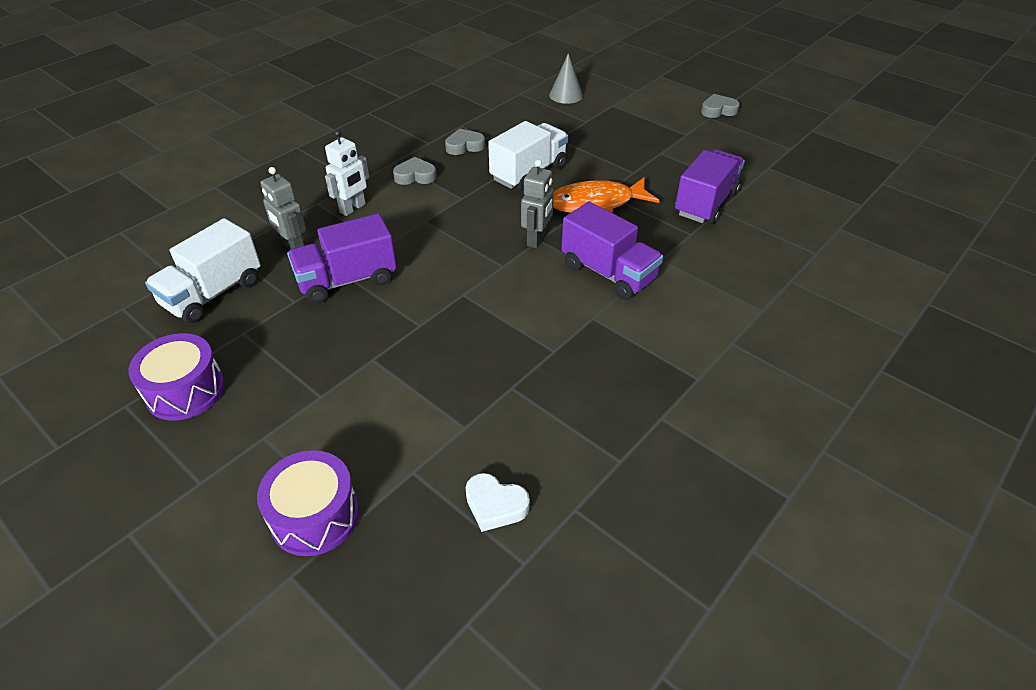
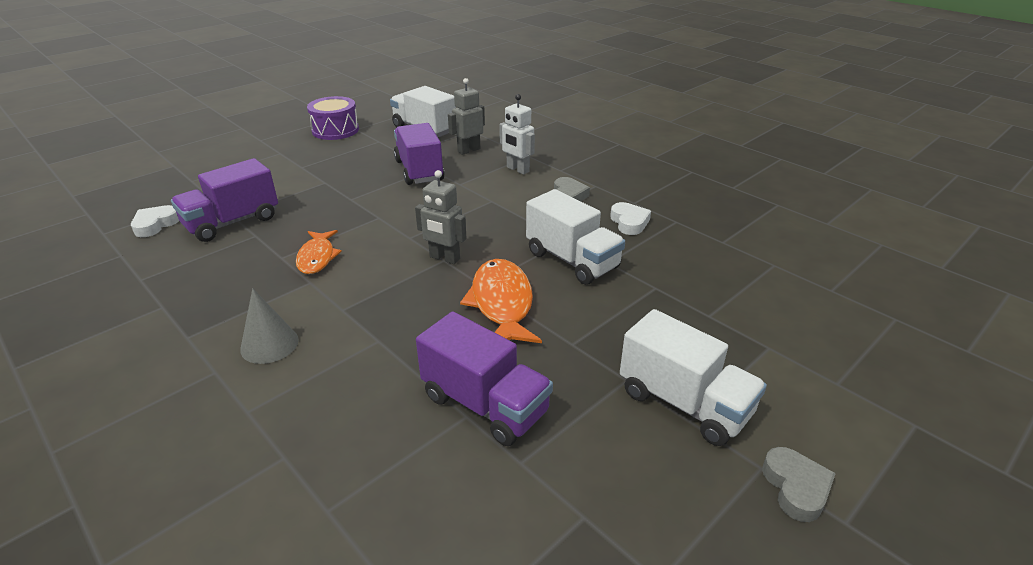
camera: 95 degrees right, 10 degrees down
(315, 516) = (206, 169): purple drum -> none
(464, 146) = (629, 222): grey heart -> white heart
(549, 323) = (317, 257): none -> orange fish
(566, 95) = (785, 303): grey cone -> grey cone (269, 344)
(608, 273) = (371, 298): purple truck -> purple truck (232, 222)
(673, 135) = (684, 403): none -> white truck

---+---

In the records, how many lines include the string "truck"? The answer is that number alone.

Answer to this task: 2